** THE INPUT follows **
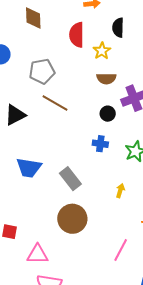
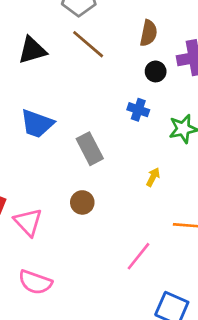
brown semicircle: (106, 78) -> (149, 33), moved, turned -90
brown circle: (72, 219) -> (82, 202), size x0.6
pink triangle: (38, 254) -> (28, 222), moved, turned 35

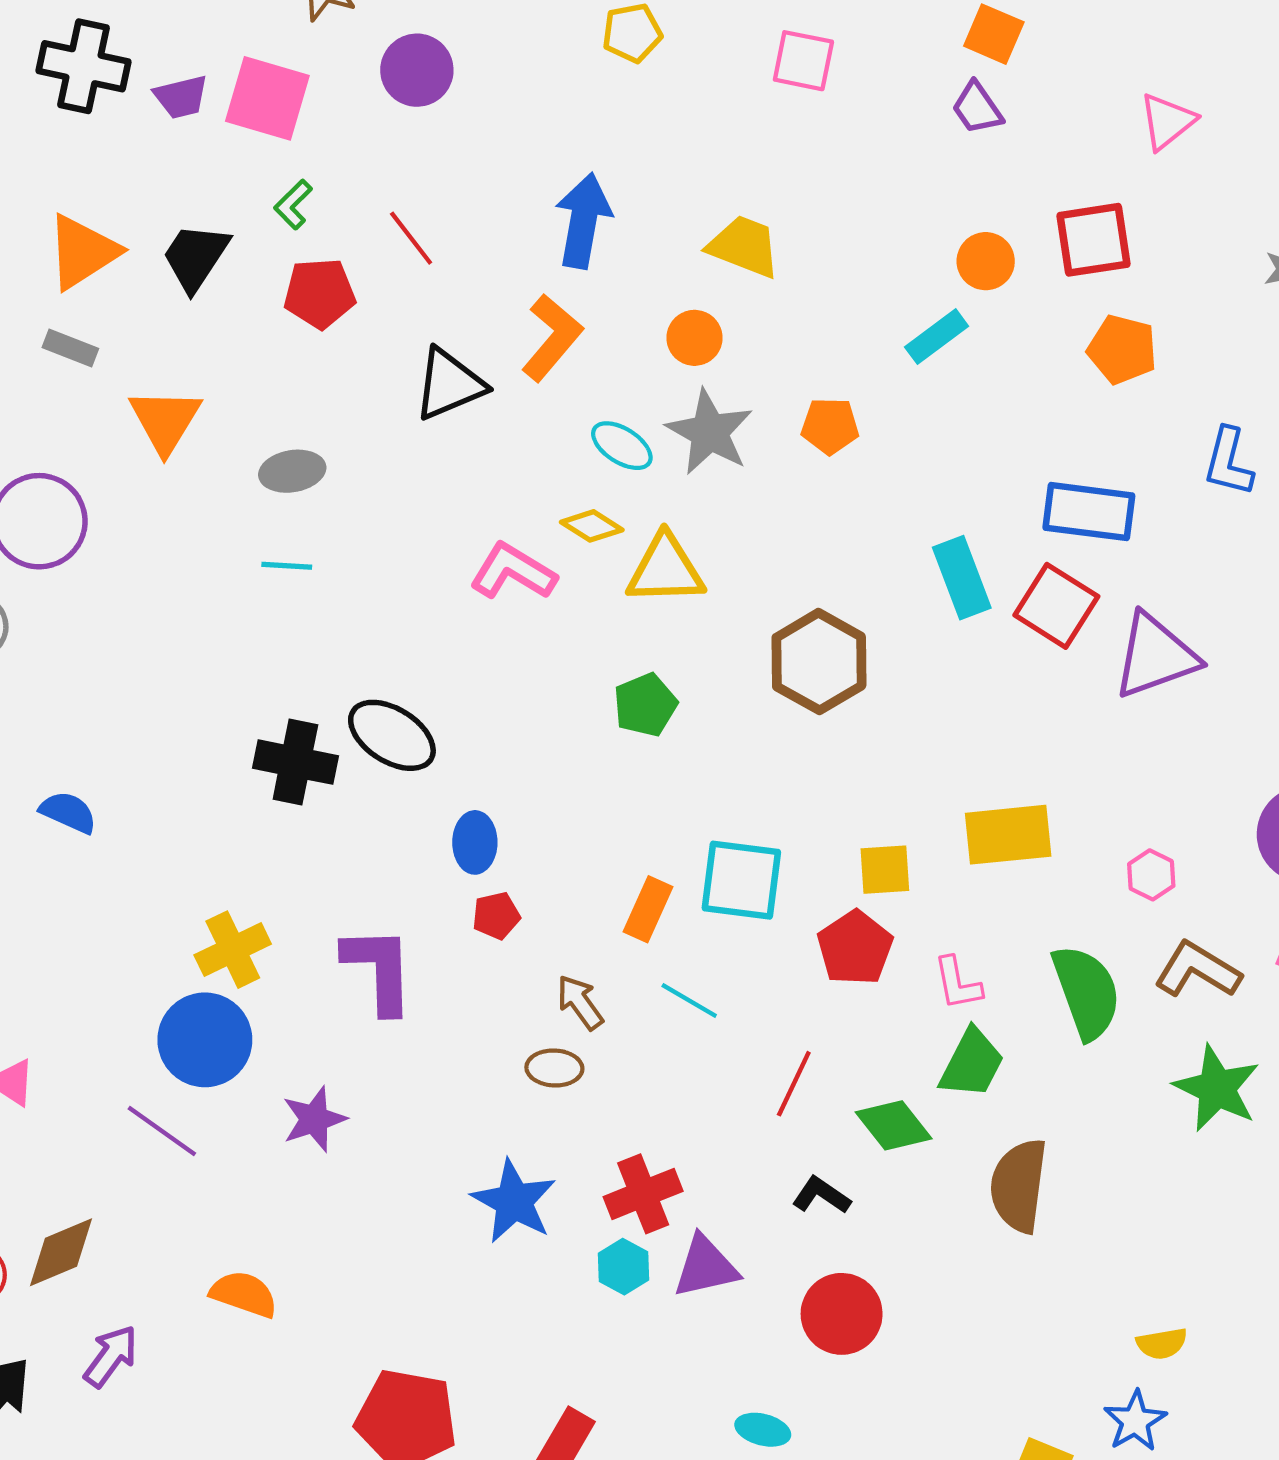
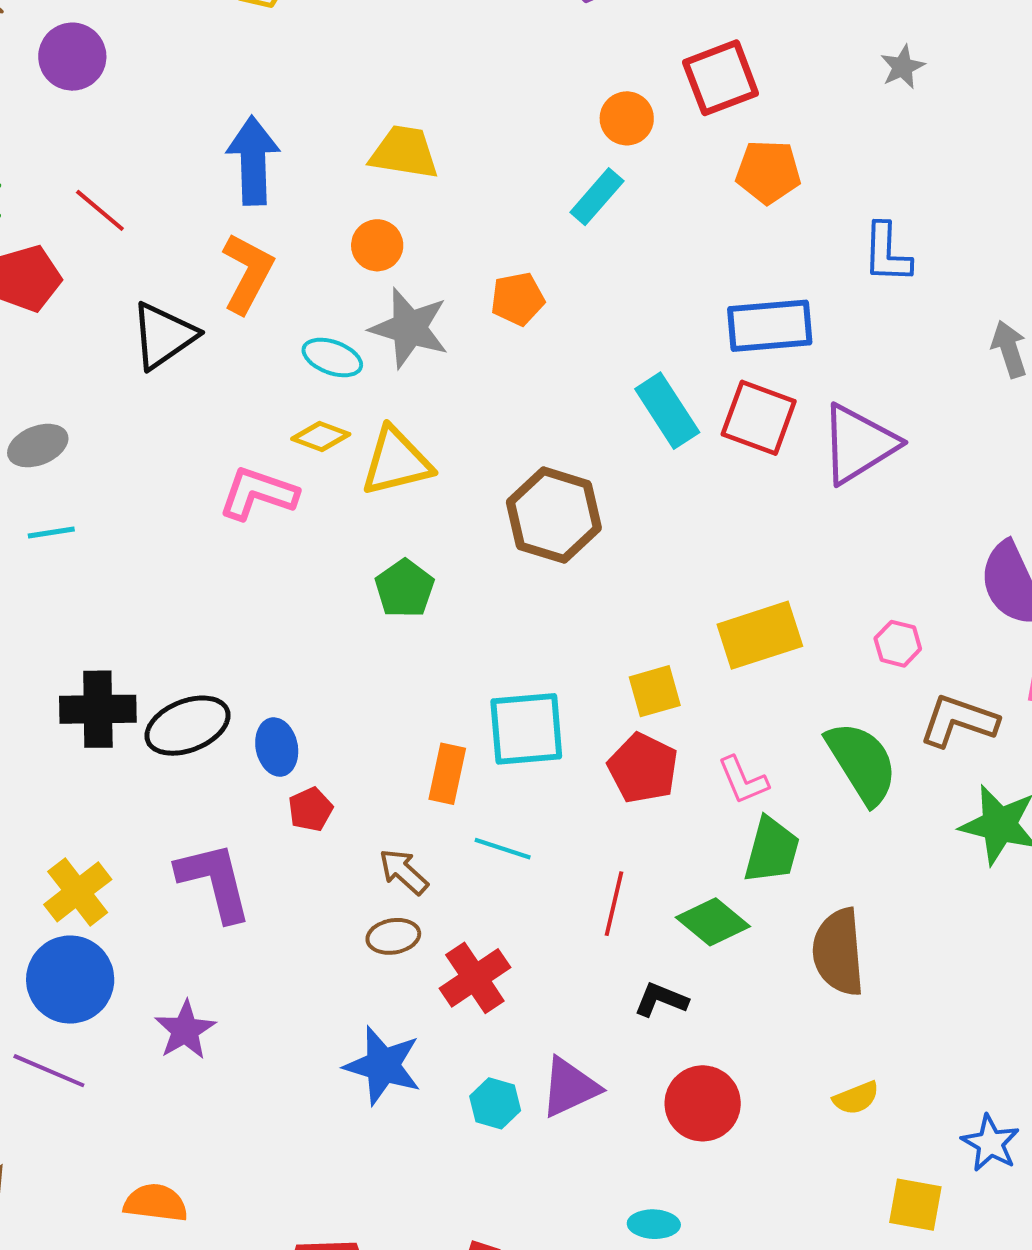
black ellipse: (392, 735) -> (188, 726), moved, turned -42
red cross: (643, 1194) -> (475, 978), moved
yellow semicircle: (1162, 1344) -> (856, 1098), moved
** End of THE INPUT **
• ASSIGNED TASK
Write out all the records exactly, omitting the images.

• FINAL ANSWER
brown semicircle: (106, 78) -> (149, 33), moved, turned -90
brown circle: (72, 219) -> (82, 202), size x0.6
pink triangle: (38, 254) -> (28, 222), moved, turned 35

black ellipse: (392, 735) -> (188, 726), moved, turned -42
red cross: (643, 1194) -> (475, 978), moved
yellow semicircle: (1162, 1344) -> (856, 1098), moved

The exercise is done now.